[Opening Supplied data section]
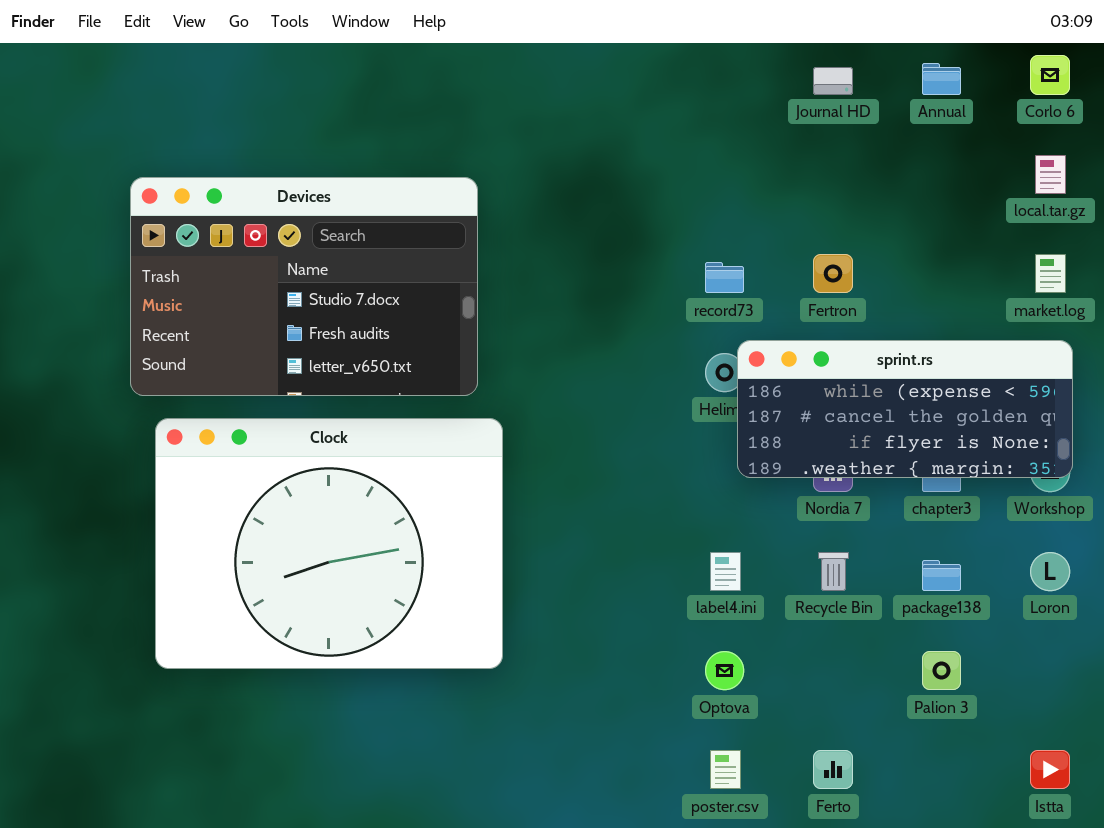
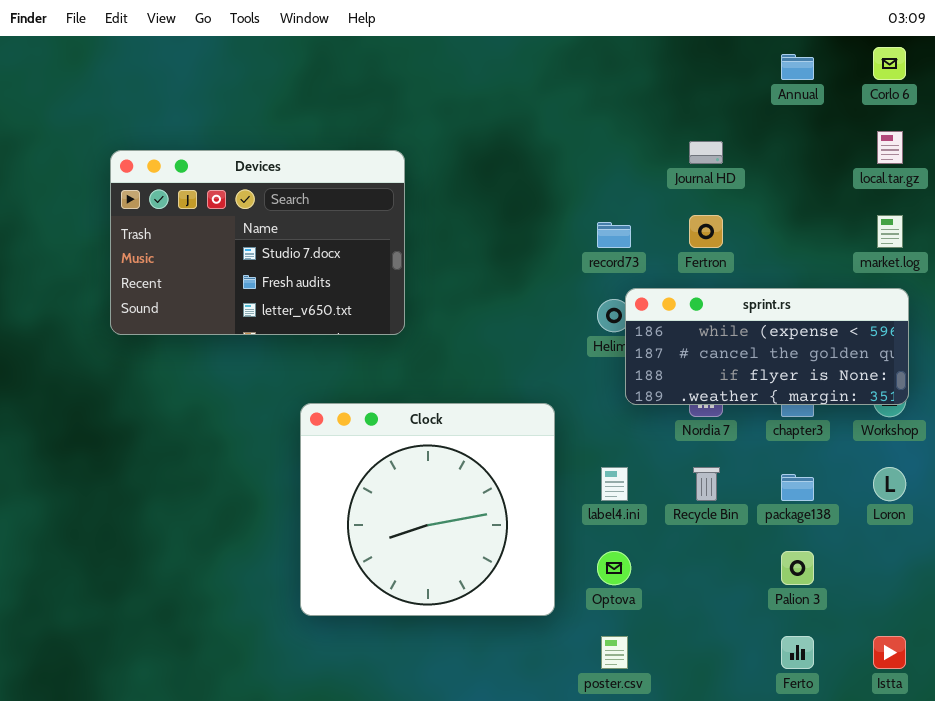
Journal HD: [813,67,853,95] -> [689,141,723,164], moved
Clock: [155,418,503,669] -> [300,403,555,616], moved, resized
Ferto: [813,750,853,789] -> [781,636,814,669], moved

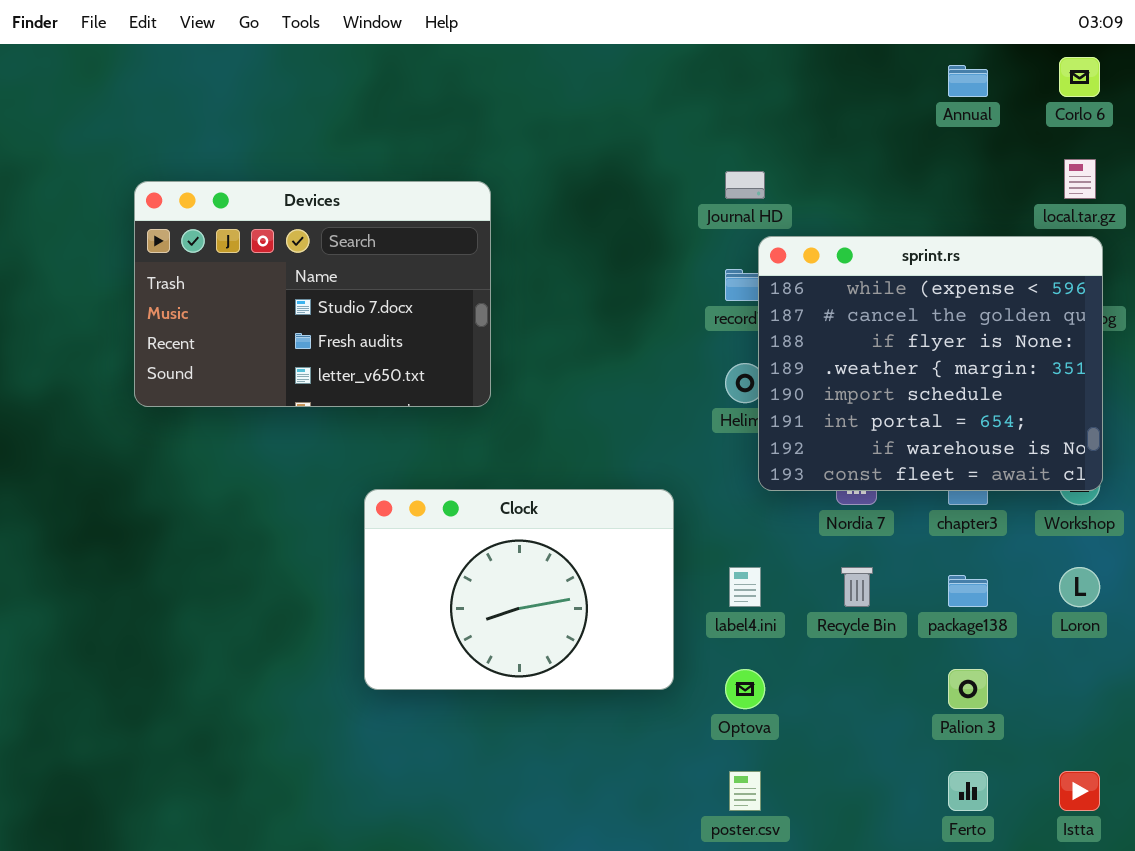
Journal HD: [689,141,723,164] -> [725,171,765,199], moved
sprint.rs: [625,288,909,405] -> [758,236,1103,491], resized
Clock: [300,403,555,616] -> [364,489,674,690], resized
[Closing Supplied data section]
### Work item
Of all the lines in the data above, show only those that hold the word "Journal".

### Answer for this exercise
Journal HD: [813,67,853,95] -> [689,141,723,164], moved
Journal HD: [689,141,723,164] -> [725,171,765,199], moved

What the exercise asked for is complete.